Task objective –
Restrict the output to the lines below starting at the one that contains "blue brick A3:C4" and ending at the one that contains "none -> orange round brick F2 level 1", and restate them word for word, both ends included.
------ Dataset extract
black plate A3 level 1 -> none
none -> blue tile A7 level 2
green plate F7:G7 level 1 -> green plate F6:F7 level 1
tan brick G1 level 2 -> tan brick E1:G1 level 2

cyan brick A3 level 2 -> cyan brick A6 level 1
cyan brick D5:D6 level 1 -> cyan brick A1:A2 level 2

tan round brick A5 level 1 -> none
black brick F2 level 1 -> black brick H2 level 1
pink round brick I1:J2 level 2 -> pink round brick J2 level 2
------------
------ Dataset extract
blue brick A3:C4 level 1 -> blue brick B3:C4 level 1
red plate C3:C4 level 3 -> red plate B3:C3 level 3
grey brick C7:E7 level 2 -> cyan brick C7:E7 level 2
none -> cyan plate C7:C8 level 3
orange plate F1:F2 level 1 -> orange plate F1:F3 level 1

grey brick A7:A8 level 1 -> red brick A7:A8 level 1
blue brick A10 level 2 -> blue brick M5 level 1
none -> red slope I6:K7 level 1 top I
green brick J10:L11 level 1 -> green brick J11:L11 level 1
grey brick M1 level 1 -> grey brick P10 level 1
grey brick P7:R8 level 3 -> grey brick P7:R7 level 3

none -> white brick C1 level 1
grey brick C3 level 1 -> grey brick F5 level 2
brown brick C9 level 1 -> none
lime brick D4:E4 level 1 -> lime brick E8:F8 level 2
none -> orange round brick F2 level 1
------------
Solution –
blue brick A3:C4 level 1 -> blue brick B3:C4 level 1
red plate C3:C4 level 3 -> red plate B3:C3 level 3
grey brick C7:E7 level 2 -> cyan brick C7:E7 level 2
none -> cyan plate C7:C8 level 3
orange plate F1:F2 level 1 -> orange plate F1:F3 level 1

grey brick A7:A8 level 1 -> red brick A7:A8 level 1
blue brick A10 level 2 -> blue brick M5 level 1
none -> red slope I6:K7 level 1 top I
green brick J10:L11 level 1 -> green brick J11:L11 level 1
grey brick M1 level 1 -> grey brick P10 level 1
grey brick P7:R8 level 3 -> grey brick P7:R7 level 3

none -> white brick C1 level 1
grey brick C3 level 1 -> grey brick F5 level 2
brown brick C9 level 1 -> none
lime brick D4:E4 level 1 -> lime brick E8:F8 level 2
none -> orange round brick F2 level 1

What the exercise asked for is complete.